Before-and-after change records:

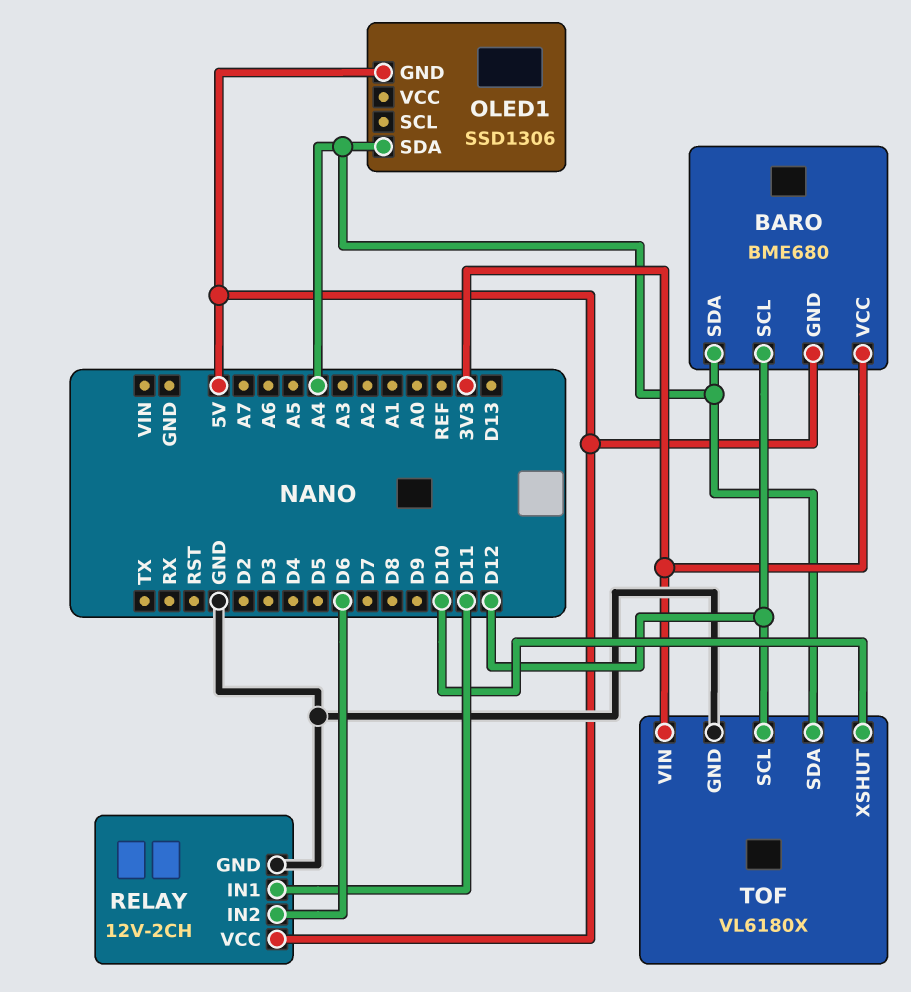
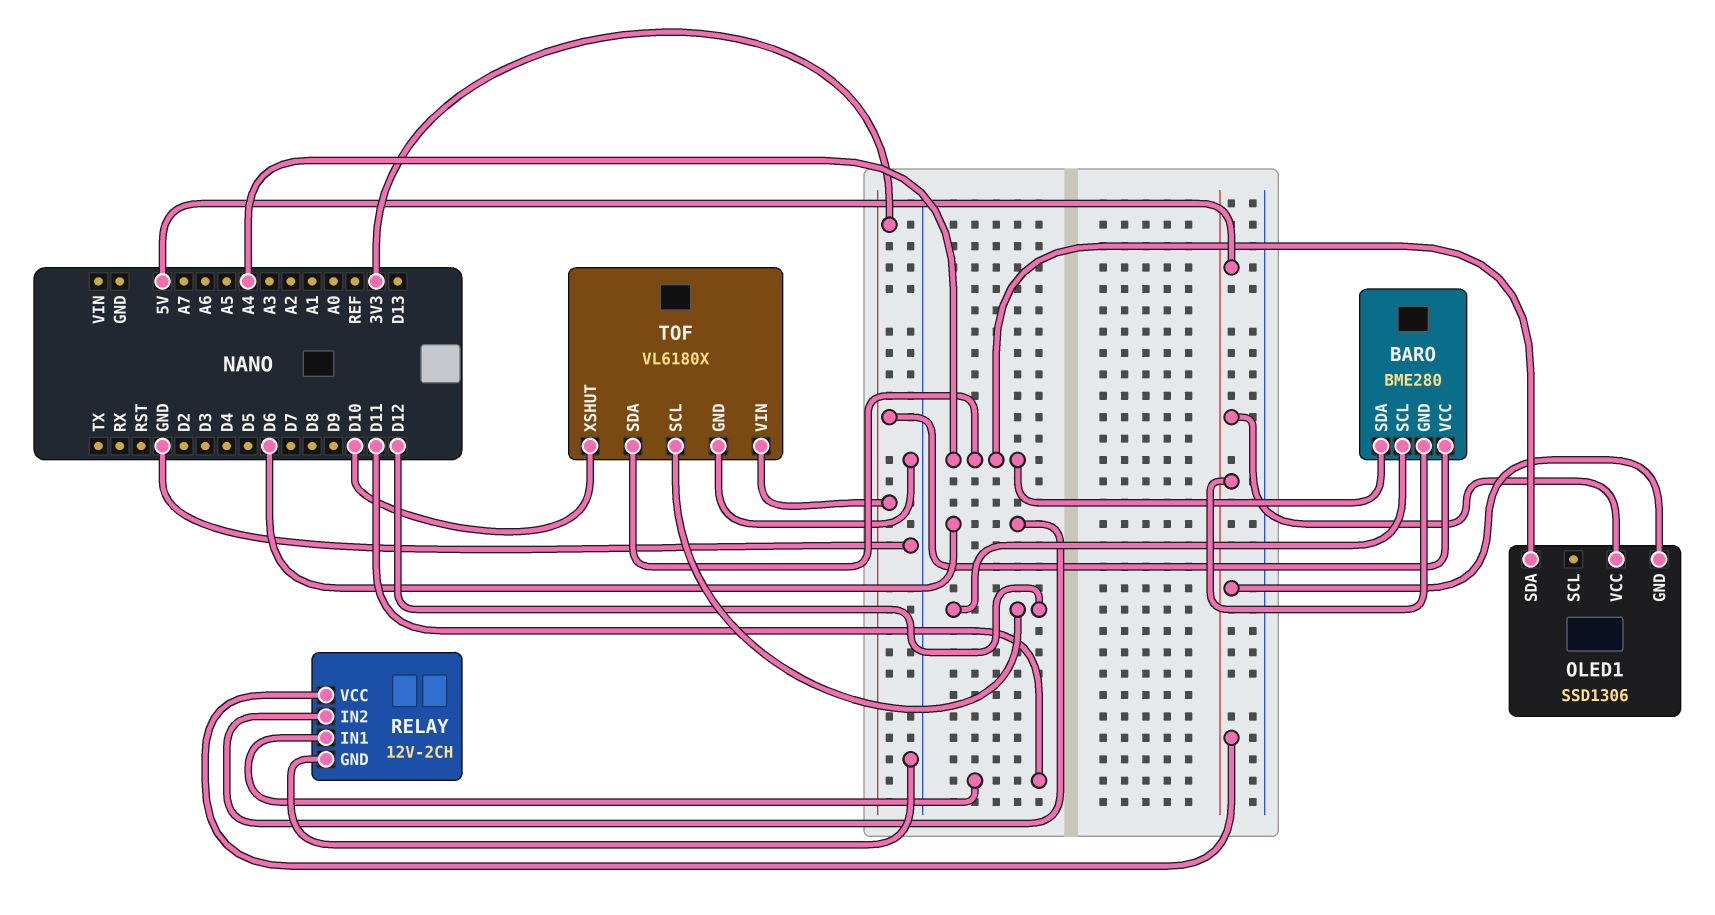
BARO: BME680 -> BME280
OLED1 pin VCC: none -> 5V

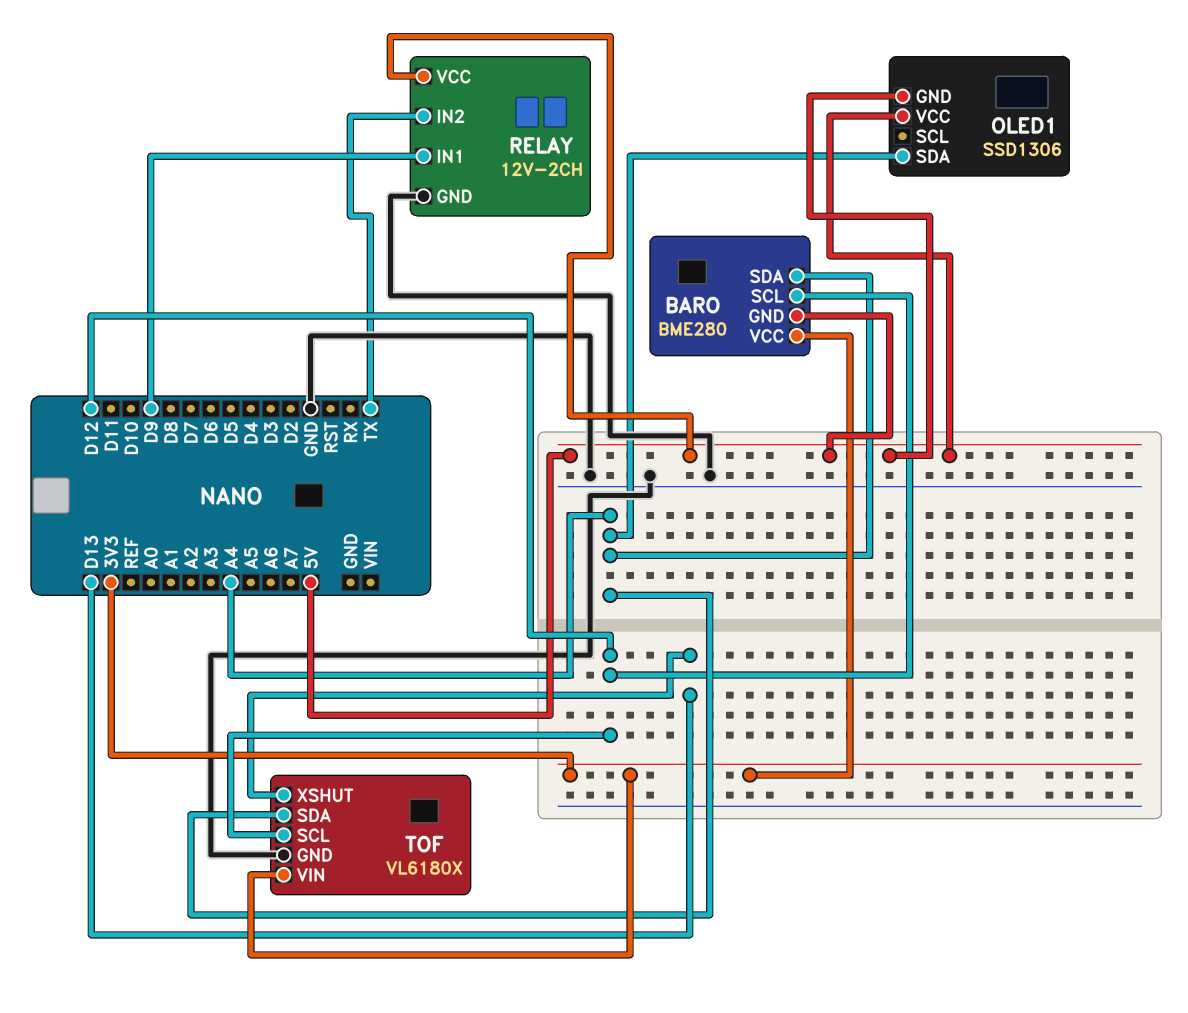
RELAY pin IN1: D11 -> D9
RELAY pin IN2: D6 -> TX
TOF pin XSHUT: D10 -> D13

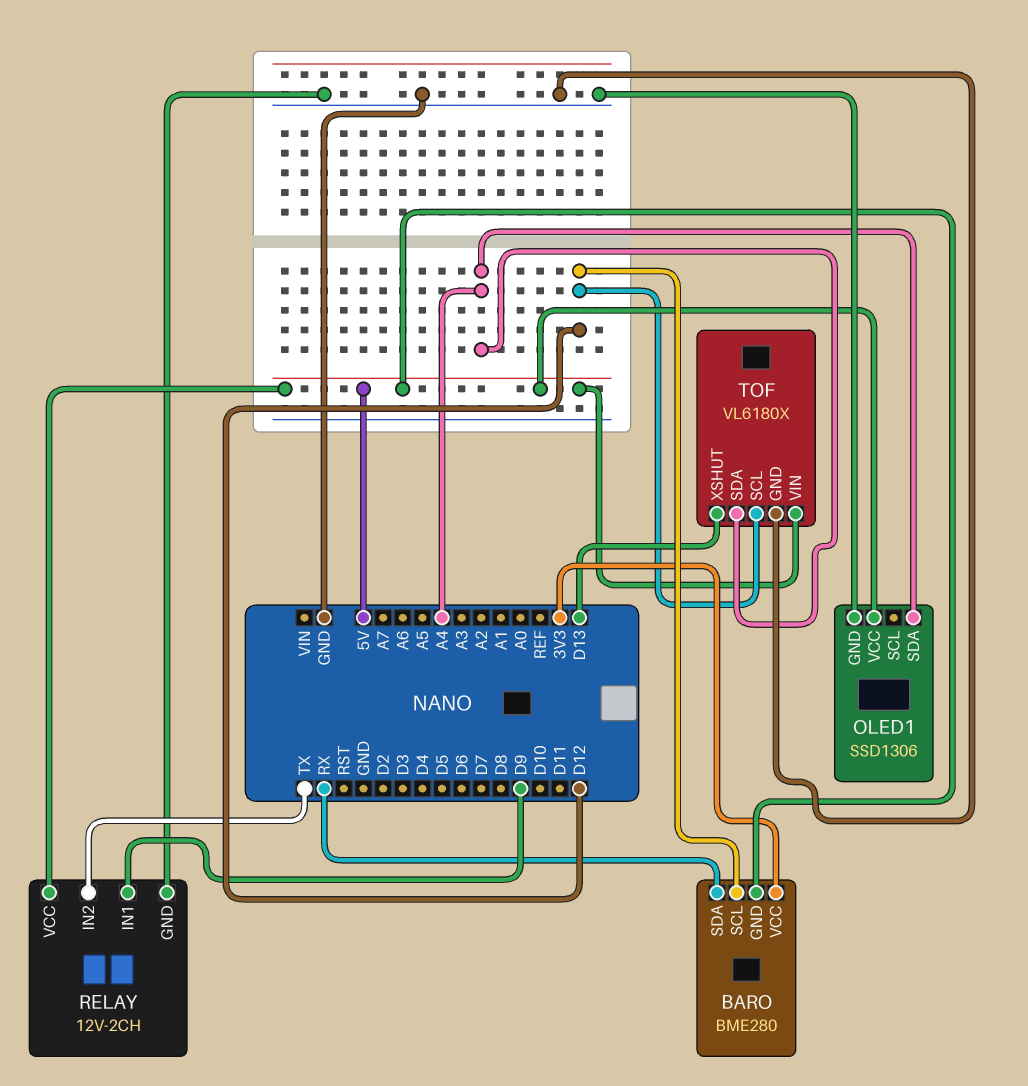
BARO pin SDA: A4 -> RX
OLED1 pin GND: 5V -> GND
TOF pin VIN: 3V3 -> 5V

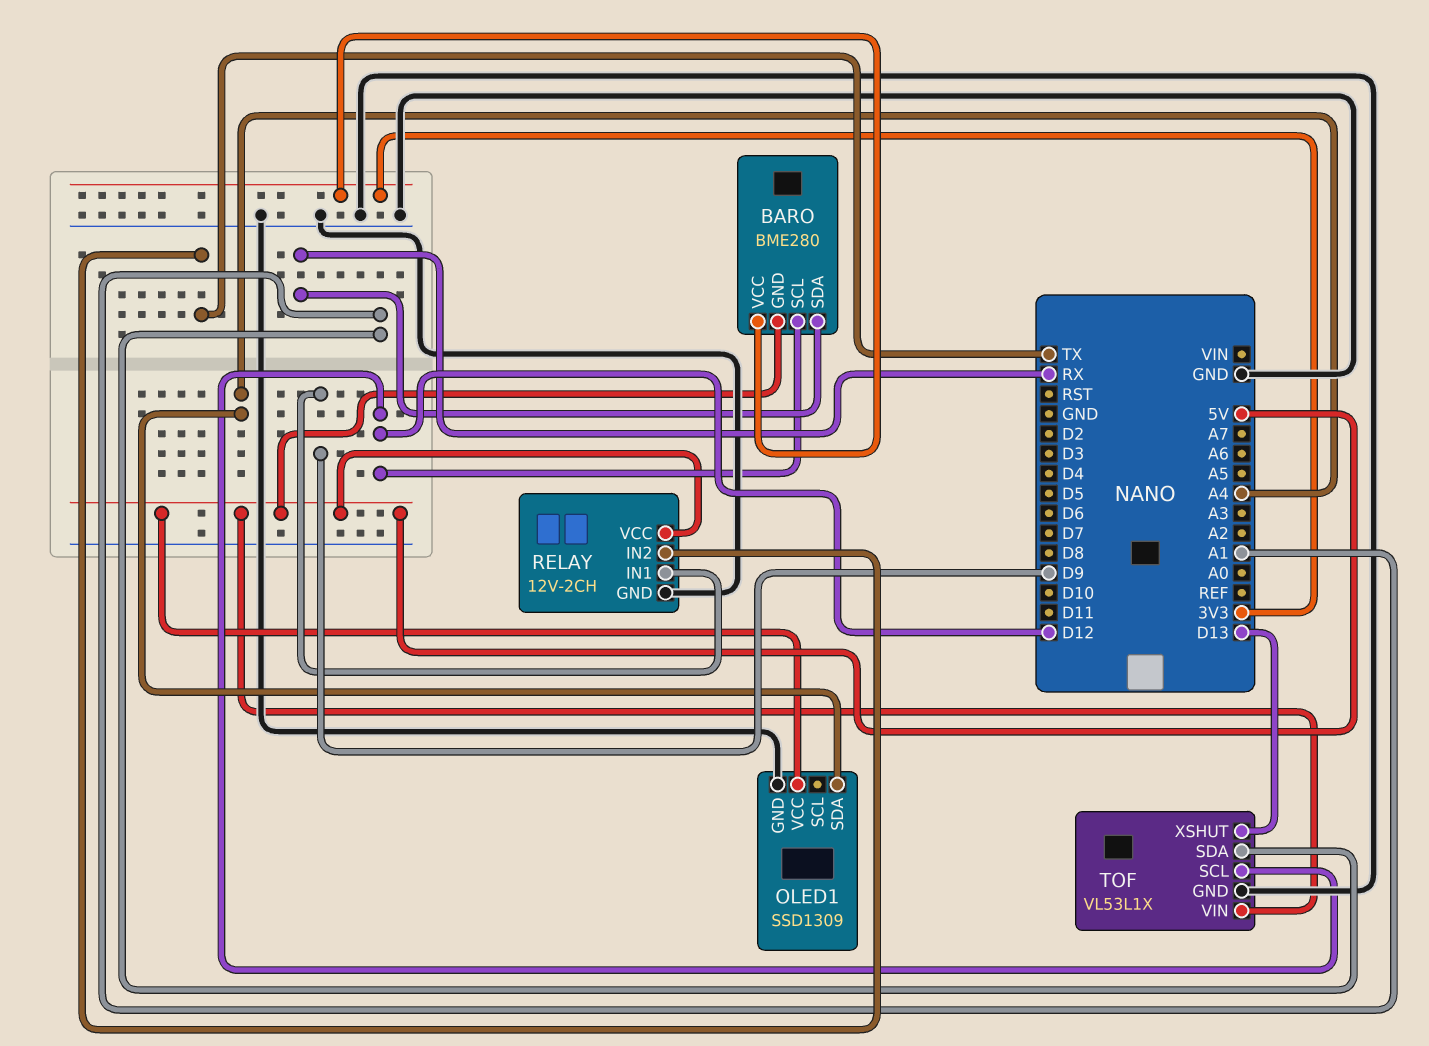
OLED1: SSD1306 -> SSD1309
TOF: VL6180X -> VL53L1X
TOF pin SDA: A4 -> A1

- [Exercise requirements]:
Copy out every line above where "BARO" is present.

- [Expected output]:
BARO: BME680 -> BME280
BARO pin SDA: A4 -> RX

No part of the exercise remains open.